Assignment =>
A single number is expected: the count of lines in the records below that contain "black".

Supplied records =>
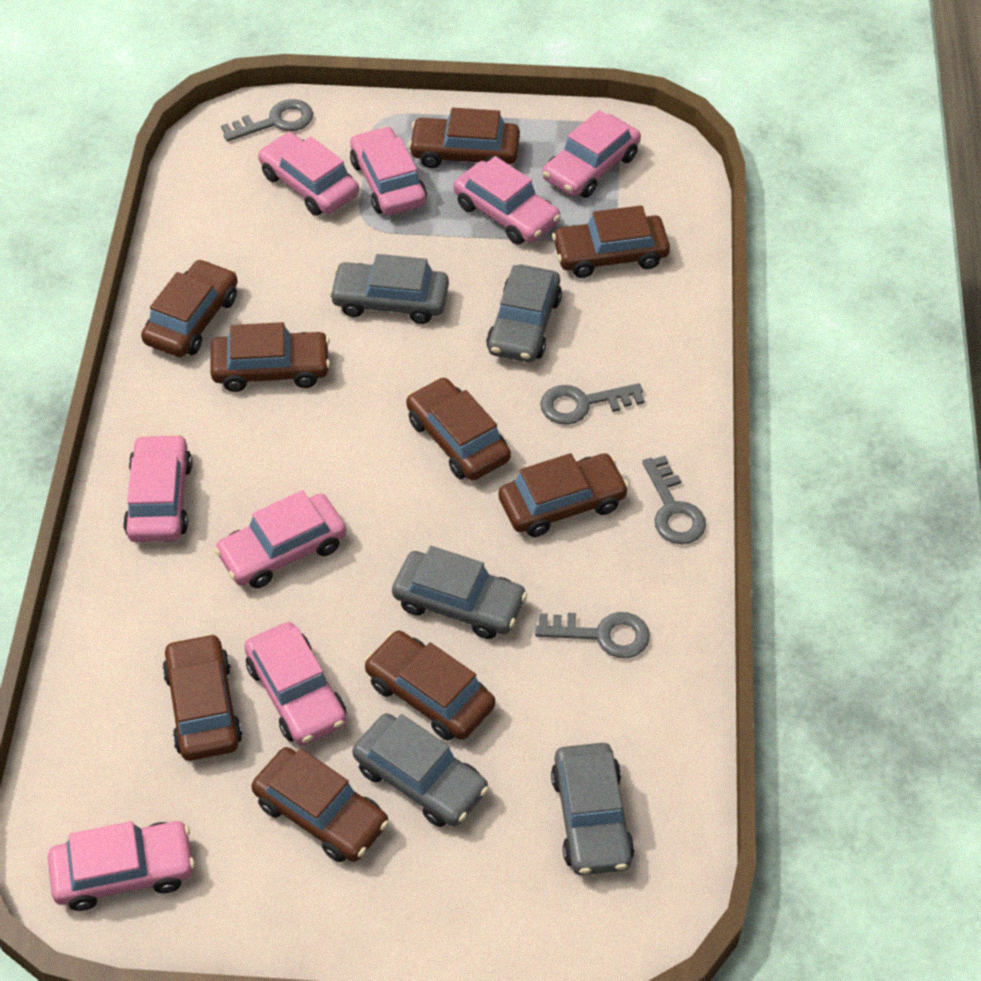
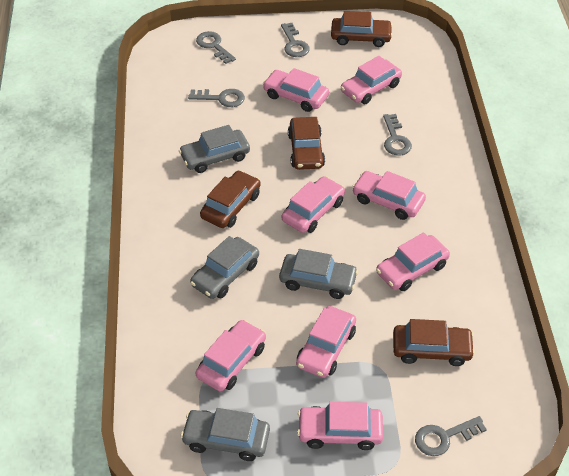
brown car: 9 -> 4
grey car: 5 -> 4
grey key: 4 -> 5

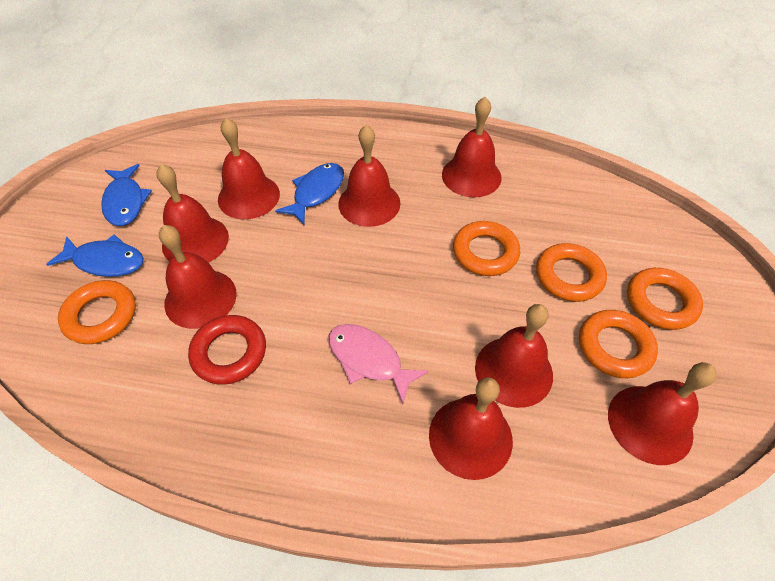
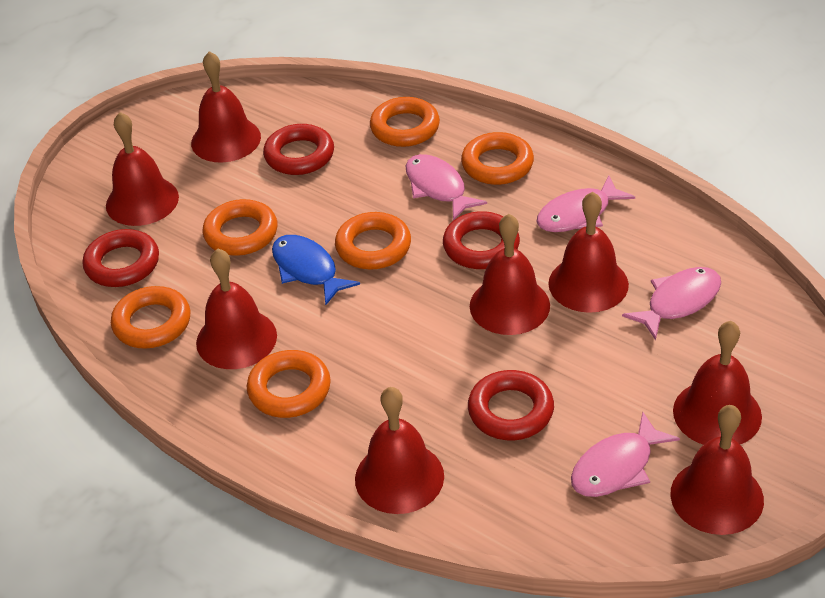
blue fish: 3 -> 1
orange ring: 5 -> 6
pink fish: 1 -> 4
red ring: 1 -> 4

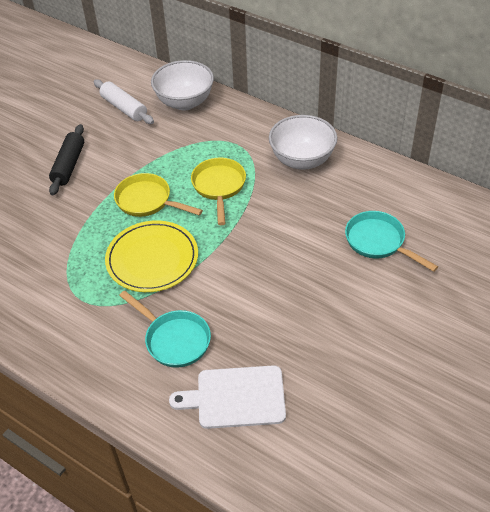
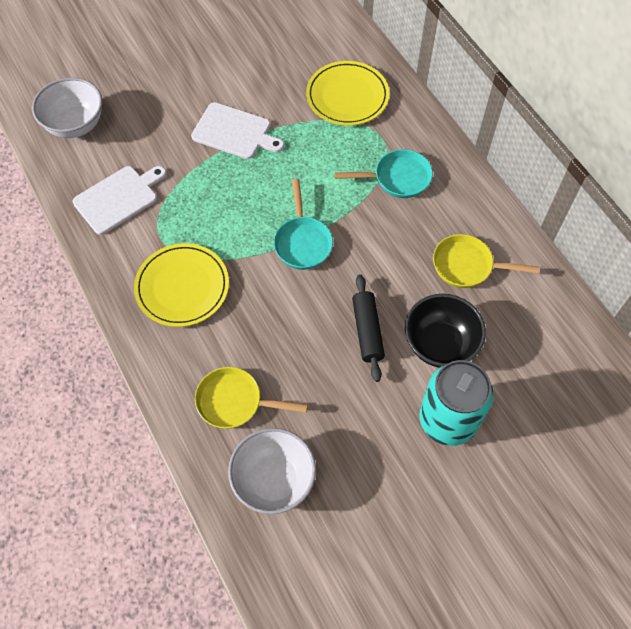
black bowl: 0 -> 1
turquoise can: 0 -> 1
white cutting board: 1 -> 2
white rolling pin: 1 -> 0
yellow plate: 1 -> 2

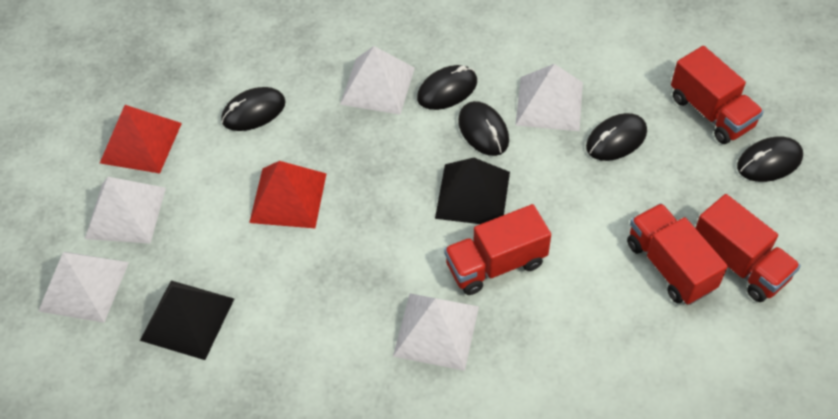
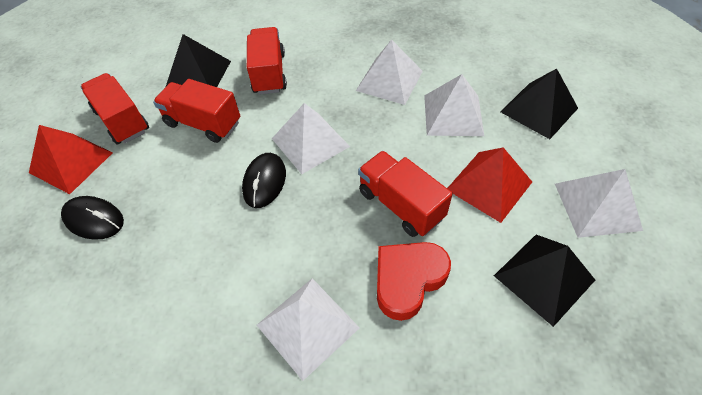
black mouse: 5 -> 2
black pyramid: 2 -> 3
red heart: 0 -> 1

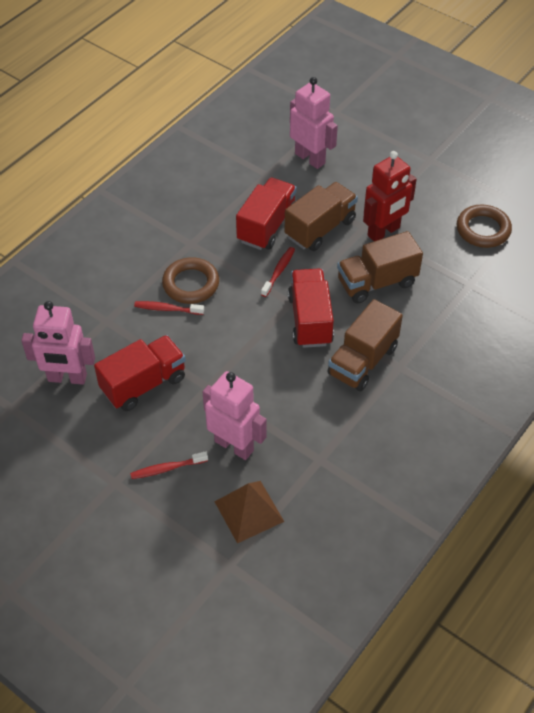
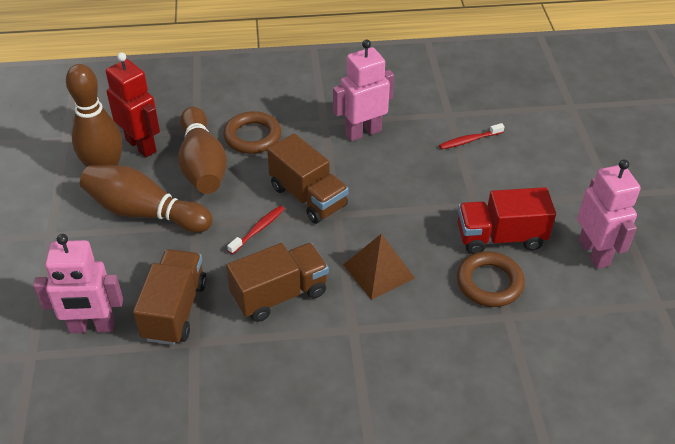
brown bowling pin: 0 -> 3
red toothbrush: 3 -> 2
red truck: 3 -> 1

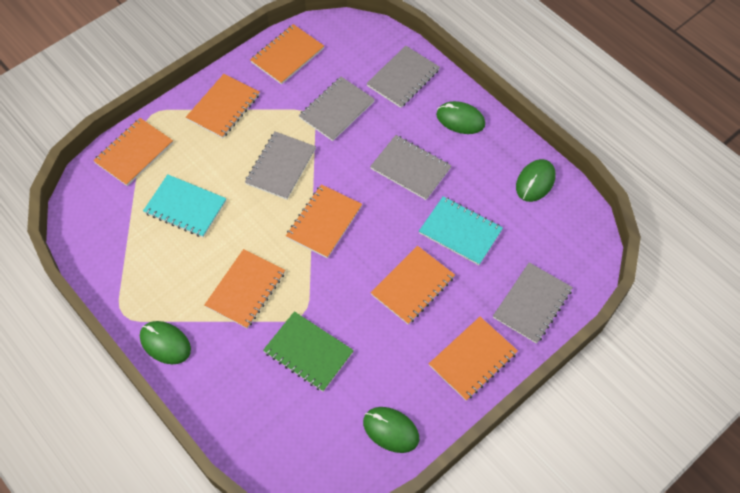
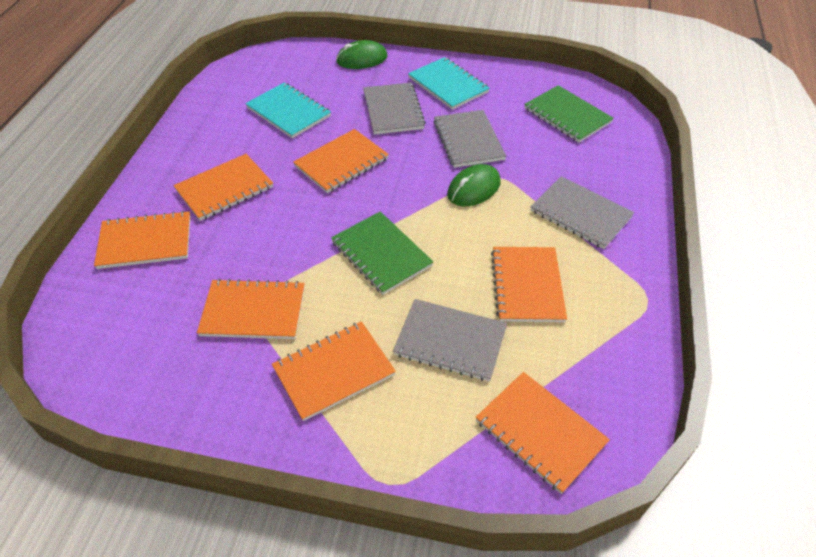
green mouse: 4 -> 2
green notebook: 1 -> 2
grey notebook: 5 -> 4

Response =>
3